SHORT TASK:
Copy everything from the start of the data down to the line containing "T2 [34, 134]", including that line, keeping each line identical to the original.

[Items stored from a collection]
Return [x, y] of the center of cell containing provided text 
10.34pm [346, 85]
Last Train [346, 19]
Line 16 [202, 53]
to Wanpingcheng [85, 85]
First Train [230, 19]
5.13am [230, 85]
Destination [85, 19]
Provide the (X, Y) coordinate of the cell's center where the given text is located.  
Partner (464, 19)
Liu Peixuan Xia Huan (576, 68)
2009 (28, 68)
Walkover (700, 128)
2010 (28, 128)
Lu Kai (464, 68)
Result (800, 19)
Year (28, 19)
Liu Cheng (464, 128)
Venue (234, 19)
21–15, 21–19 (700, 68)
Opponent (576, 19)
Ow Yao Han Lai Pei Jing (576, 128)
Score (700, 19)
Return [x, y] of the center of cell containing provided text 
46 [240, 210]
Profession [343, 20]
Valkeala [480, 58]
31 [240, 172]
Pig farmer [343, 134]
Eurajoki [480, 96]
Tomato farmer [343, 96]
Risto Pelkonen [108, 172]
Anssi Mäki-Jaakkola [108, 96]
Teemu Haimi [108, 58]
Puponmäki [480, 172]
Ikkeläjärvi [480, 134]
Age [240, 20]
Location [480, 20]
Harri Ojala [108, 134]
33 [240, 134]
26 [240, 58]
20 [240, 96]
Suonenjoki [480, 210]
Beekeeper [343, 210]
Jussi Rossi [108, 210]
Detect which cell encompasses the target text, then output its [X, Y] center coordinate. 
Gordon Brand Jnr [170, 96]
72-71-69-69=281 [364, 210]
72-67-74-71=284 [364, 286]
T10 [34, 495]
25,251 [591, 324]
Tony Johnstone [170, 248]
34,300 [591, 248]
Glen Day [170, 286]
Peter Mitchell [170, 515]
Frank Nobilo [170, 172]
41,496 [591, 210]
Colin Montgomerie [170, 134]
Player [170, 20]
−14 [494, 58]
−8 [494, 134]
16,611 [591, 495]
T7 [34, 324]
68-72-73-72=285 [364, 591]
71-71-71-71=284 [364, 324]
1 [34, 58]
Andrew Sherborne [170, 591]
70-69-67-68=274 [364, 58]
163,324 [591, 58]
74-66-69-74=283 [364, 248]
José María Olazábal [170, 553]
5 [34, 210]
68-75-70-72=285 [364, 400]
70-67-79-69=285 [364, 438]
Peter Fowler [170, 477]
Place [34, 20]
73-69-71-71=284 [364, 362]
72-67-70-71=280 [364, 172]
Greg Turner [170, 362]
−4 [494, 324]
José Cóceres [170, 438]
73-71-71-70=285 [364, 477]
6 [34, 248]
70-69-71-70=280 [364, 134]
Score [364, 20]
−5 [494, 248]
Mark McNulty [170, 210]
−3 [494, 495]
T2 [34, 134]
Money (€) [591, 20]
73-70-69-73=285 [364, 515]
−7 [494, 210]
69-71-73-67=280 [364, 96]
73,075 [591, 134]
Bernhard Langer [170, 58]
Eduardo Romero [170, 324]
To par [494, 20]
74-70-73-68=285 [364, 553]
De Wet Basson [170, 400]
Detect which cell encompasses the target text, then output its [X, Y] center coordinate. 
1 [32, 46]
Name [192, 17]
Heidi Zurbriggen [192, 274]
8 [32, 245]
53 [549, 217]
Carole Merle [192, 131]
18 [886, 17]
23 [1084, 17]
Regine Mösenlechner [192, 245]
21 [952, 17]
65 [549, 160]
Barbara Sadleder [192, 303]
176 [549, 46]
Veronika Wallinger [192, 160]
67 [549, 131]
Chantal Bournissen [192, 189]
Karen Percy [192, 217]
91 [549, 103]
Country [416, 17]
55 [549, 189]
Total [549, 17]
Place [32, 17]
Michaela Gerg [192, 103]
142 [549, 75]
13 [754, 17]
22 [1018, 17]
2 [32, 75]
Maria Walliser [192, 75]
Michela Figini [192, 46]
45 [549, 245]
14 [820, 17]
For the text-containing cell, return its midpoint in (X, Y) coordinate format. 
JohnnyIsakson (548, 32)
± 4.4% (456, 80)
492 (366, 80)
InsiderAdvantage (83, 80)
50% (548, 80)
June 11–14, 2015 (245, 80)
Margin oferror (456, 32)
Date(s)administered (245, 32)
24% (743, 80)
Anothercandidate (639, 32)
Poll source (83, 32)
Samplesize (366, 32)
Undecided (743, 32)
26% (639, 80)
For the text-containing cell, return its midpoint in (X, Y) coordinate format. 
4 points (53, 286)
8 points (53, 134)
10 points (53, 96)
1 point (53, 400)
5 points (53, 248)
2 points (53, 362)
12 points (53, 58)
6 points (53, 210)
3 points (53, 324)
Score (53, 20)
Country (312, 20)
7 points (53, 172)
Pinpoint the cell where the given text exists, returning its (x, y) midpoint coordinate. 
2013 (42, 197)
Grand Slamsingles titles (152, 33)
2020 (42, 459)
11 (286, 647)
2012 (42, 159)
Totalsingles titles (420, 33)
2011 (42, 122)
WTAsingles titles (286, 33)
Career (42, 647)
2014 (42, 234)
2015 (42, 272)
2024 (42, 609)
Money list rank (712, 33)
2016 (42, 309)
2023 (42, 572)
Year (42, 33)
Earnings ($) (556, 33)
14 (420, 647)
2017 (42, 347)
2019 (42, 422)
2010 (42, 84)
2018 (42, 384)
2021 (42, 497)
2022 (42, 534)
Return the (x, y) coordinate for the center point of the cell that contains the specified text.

TASK RESPONSE:
Return [x, y] of the center of cell containing provided text 
10.34pm [346, 85]
Last Train [346, 19]
Line 16 [202, 53]
to Wanpingcheng [85, 85]
First Train [230, 19]
5.13am [230, 85]
Destination [85, 19]
Provide the (X, Y) coordinate of the cell's center where the given text is located.  
Partner (464, 19)
Liu Peixuan Xia Huan (576, 68)
2009 (28, 68)
Walkover (700, 128)
2010 (28, 128)
Lu Kai (464, 68)
Result (800, 19)
Year (28, 19)
Liu Cheng (464, 128)
Venue (234, 19)
21–15, 21–19 (700, 68)
Opponent (576, 19)
Ow Yao Han Lai Pei Jing (576, 128)
Score (700, 19)
Return [x, y] of the center of cell containing provided text 
46 [240, 210]
Profession [343, 20]
Valkeala [480, 58]
31 [240, 172]
Pig farmer [343, 134]
Eurajoki [480, 96]
Tomato farmer [343, 96]
Risto Pelkonen [108, 172]
Anssi Mäki-Jaakkola [108, 96]
Teemu Haimi [108, 58]
Puponmäki [480, 172]
Ikkeläjärvi [480, 134]
Age [240, 20]
Location [480, 20]
Harri Ojala [108, 134]
33 [240, 134]
26 [240, 58]
20 [240, 96]
Suonenjoki [480, 210]
Beekeeper [343, 210]
Jussi Rossi [108, 210]
Detect which cell encompasses the target text, then output its [X, Y] center coordinate. 
Gordon Brand Jnr [170, 96]
72-71-69-69=281 [364, 210]
72-67-74-71=284 [364, 286]
T10 [34, 495]
25,251 [591, 324]
Tony Johnstone [170, 248]
34,300 [591, 248]
Glen Day [170, 286]
Peter Mitchell [170, 515]
Frank Nobilo [170, 172]
41,496 [591, 210]
Colin Montgomerie [170, 134]
Player [170, 20]
−14 [494, 58]
−8 [494, 134]
16,611 [591, 495]
T7 [34, 324]
68-72-73-72=285 [364, 591]
71-71-71-71=284 [364, 324]
1 [34, 58]
Andrew Sherborne [170, 591]
70-69-67-68=274 [364, 58]
163,324 [591, 58]
74-66-69-74=283 [364, 248]
José María Olazábal [170, 553]
5 [34, 210]
68-75-70-72=285 [364, 400]
70-67-79-69=285 [364, 438]
Peter Fowler [170, 477]
Place [34, 20]
73-69-71-71=284 [364, 362]
72-67-70-71=280 [364, 172]
Greg Turner [170, 362]
−4 [494, 324]
José Cóceres [170, 438]
73-71-71-70=285 [364, 477]
6 [34, 248]
70-69-71-70=280 [364, 134]
Score [364, 20]
−5 [494, 248]
Mark McNulty [170, 210]
−3 [494, 495]
T2 [34, 134]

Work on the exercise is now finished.